┌────────

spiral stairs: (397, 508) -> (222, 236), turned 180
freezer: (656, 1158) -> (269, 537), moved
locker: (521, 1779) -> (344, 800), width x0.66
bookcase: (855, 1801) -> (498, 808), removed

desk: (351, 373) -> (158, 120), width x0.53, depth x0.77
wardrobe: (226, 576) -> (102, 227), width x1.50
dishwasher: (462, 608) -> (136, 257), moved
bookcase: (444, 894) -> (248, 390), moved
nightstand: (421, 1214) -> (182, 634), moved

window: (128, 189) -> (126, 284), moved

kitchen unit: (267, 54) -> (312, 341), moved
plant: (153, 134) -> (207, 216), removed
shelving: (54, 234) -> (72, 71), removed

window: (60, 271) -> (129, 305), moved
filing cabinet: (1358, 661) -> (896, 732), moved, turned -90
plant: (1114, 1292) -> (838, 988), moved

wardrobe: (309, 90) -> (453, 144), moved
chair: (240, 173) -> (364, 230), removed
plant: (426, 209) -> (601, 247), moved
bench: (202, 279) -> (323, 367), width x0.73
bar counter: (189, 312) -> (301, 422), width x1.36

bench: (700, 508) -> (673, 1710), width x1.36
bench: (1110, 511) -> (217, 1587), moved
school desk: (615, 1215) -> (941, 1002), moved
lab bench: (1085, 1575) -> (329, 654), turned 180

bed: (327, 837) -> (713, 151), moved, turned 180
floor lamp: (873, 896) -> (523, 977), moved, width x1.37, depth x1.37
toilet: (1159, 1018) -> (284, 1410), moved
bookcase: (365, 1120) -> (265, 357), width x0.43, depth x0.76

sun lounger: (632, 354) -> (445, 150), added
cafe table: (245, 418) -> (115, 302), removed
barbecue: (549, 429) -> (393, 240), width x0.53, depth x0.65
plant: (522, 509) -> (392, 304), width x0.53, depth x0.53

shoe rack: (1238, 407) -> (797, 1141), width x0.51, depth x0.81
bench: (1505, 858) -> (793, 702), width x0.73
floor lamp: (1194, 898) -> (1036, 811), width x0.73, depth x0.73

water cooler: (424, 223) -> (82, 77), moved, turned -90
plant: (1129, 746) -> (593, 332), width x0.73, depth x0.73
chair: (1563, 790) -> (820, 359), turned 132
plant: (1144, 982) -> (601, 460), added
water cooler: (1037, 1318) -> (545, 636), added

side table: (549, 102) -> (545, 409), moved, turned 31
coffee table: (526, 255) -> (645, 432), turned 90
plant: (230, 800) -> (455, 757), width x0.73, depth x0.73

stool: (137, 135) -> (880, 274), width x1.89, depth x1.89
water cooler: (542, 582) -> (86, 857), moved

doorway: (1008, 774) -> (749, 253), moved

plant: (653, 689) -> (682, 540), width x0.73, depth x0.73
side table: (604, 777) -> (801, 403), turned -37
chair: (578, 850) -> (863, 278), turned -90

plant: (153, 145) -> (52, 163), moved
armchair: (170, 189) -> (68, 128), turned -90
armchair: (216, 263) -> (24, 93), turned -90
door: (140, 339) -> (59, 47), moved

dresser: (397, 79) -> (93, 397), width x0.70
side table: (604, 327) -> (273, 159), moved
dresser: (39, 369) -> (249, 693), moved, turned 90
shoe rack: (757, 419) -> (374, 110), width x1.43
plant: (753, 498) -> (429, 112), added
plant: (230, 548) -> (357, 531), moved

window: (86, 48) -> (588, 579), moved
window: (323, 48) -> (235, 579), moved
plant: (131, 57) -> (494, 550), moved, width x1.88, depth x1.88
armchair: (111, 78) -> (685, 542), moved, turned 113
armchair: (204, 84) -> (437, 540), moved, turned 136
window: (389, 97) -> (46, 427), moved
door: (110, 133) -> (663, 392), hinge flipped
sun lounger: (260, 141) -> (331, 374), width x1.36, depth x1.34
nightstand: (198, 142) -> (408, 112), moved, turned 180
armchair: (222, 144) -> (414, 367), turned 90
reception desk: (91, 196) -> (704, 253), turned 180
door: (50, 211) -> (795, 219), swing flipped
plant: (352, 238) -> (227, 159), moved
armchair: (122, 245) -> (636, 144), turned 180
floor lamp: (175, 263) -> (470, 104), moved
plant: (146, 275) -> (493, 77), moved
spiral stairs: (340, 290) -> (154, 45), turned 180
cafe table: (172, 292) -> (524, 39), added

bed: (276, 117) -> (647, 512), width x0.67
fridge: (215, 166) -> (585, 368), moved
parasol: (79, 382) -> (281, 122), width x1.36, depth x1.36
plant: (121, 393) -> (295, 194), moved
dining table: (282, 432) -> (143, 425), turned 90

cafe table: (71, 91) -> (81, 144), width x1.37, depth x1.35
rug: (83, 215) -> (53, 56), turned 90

└────────

REQUIRED ACTION –
Which lines of the data contain the word "nightstand"? Copy each one.

RESPONSE BOX –
nightstand: (421, 1214) -> (182, 634), moved
nightstand: (198, 142) -> (408, 112), moved, turned 180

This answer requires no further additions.